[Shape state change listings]
-=-=-

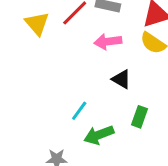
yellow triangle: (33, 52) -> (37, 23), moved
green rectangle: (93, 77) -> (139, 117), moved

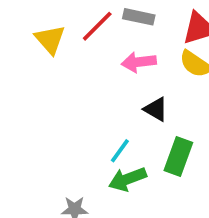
cyan line: (79, 111) -> (120, 151), moved
green rectangle: (139, 117) -> (178, 156), size x1.4

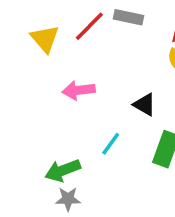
pink arrow: (139, 62) -> (79, 90), moved
green arrow: (127, 179) -> (63, 170), moved

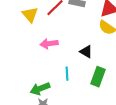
cyan line: (111, 144) -> (67, 74), turned -40

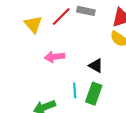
green rectangle: (98, 77) -> (94, 94), moved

-=-=-

§ **What is being asked**
Exactly the lines from the one holding "cyan line: (111, 144) -> (67, 74), turned -40" to the last line of the records above should be duplicated, with no pictures among them.

§ **Task output**
cyan line: (111, 144) -> (67, 74), turned -40

green rectangle: (98, 77) -> (94, 94), moved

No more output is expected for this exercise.